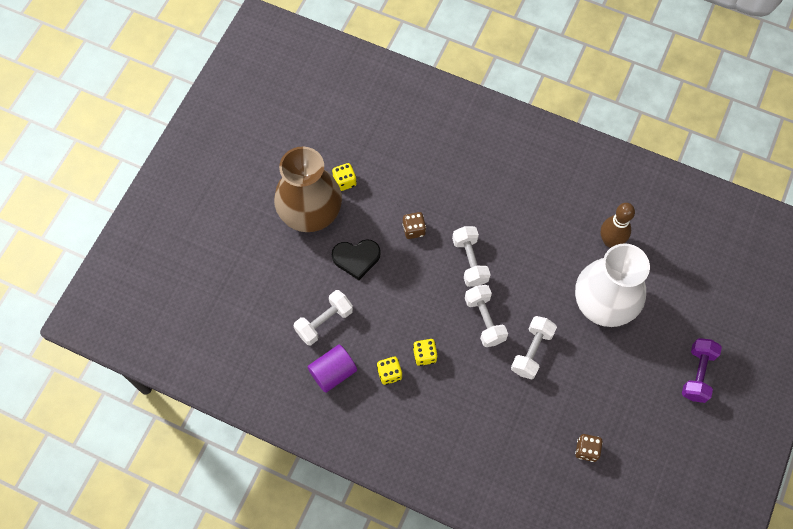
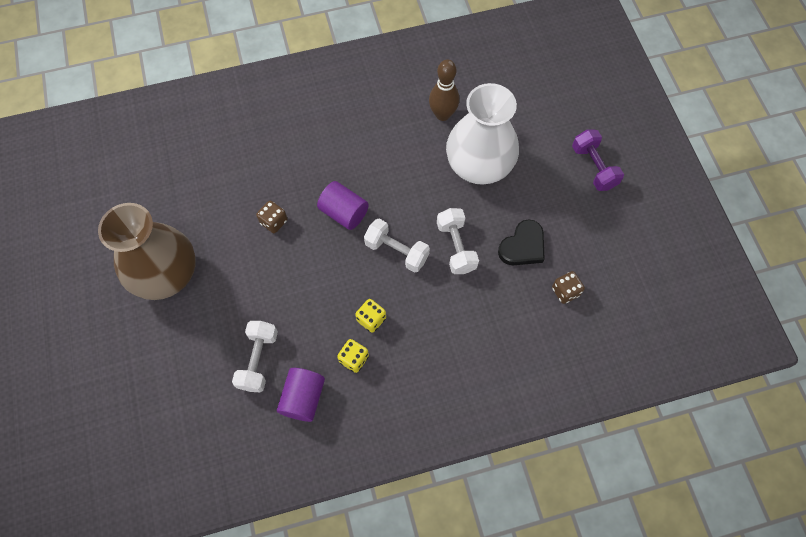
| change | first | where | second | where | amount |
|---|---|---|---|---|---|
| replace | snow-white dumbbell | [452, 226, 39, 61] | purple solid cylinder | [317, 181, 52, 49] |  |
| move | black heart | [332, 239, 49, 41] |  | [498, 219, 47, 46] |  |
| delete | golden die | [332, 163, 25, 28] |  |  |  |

____

What is required >>
Wherever a picture appears in the records, omit it, and transcribe everything else exactly.

Written response >>
| change | first | where | second | where | amount |
|---|---|---|---|---|---|
| replace | snow-white dumbbell | [452, 226, 39, 61] | purple solid cylinder | [317, 181, 52, 49] |  |
| move | black heart | [332, 239, 49, 41] |  | [498, 219, 47, 46] |  |
| delete | golden die | [332, 163, 25, 28] |  |  |  |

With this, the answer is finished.